## Recorded data
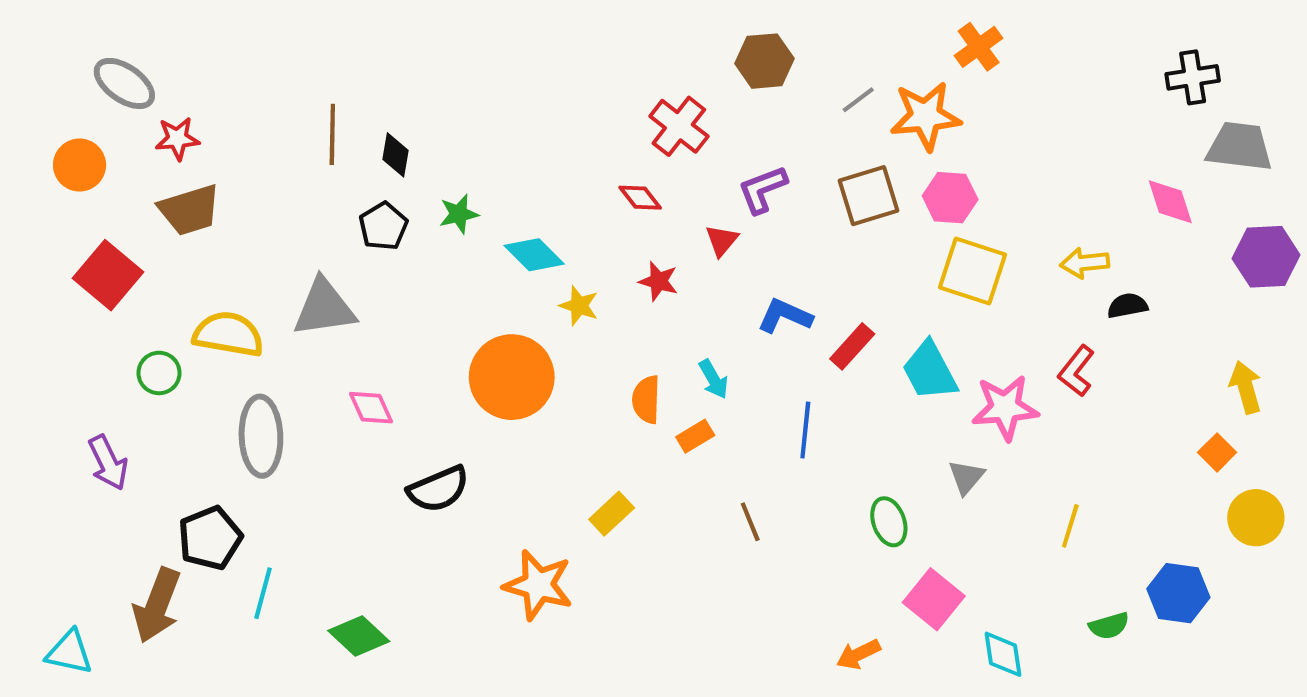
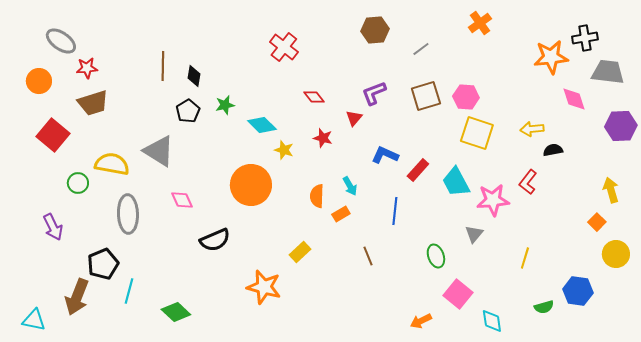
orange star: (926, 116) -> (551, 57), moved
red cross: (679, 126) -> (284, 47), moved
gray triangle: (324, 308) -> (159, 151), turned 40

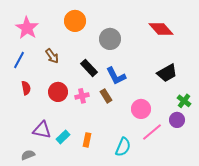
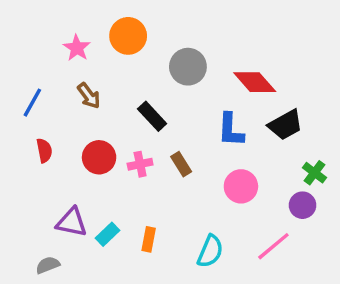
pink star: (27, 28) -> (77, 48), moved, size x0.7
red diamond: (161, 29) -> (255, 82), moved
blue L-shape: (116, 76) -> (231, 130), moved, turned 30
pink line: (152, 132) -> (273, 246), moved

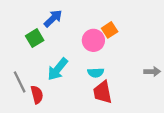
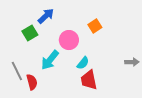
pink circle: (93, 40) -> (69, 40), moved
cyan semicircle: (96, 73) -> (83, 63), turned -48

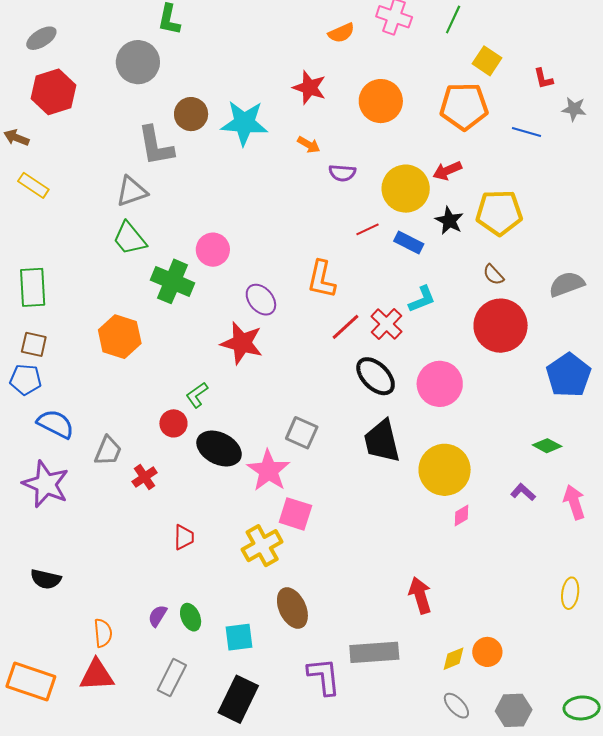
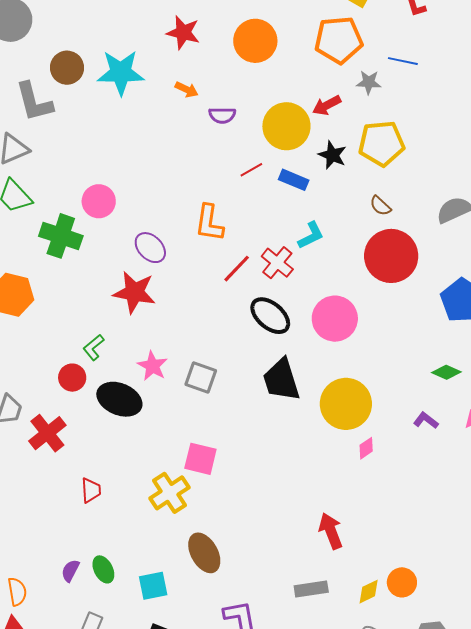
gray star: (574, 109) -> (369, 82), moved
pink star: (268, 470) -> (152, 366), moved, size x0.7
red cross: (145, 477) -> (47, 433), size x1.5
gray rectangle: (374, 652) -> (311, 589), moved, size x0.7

## WHAT YOU NEED TO DO
Restate word for word only the lines that run from the line holding "cyan semicircle: (96, 73)" to the end of the data, both ends kept, leaving every picture out.

## SOLUTION TO THIS EXERCISE
cyan semicircle: (96, 73) -> (83, 63), turned -48

gray star: (574, 109) -> (369, 82), moved
pink star: (268, 470) -> (152, 366), moved, size x0.7
red cross: (145, 477) -> (47, 433), size x1.5
gray rectangle: (374, 652) -> (311, 589), moved, size x0.7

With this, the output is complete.